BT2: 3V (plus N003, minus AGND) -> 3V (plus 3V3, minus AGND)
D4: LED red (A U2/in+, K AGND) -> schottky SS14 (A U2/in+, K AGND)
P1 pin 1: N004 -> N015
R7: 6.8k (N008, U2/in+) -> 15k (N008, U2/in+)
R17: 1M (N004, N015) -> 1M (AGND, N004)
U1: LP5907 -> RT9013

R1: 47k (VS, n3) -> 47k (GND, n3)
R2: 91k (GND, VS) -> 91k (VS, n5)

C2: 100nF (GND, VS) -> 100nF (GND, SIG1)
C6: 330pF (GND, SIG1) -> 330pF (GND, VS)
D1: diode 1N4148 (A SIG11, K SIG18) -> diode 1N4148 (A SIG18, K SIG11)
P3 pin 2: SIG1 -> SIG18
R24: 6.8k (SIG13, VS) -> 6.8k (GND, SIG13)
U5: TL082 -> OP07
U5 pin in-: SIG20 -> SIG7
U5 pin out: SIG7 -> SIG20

· · · · · · ·

> [What to produce] Copy the records above exactly, please, but only from the first line through the line containing "R1: 47k (VS, n3) -> 47k (GND, n3)".

> [Response]
BT2: 3V (plus N003, minus AGND) -> 3V (plus 3V3, minus AGND)
D4: LED red (A U2/in+, K AGND) -> schottky SS14 (A U2/in+, K AGND)
P1 pin 1: N004 -> N015
R7: 6.8k (N008, U2/in+) -> 15k (N008, U2/in+)
R17: 1M (N004, N015) -> 1M (AGND, N004)
U1: LP5907 -> RT9013

R1: 47k (VS, n3) -> 47k (GND, n3)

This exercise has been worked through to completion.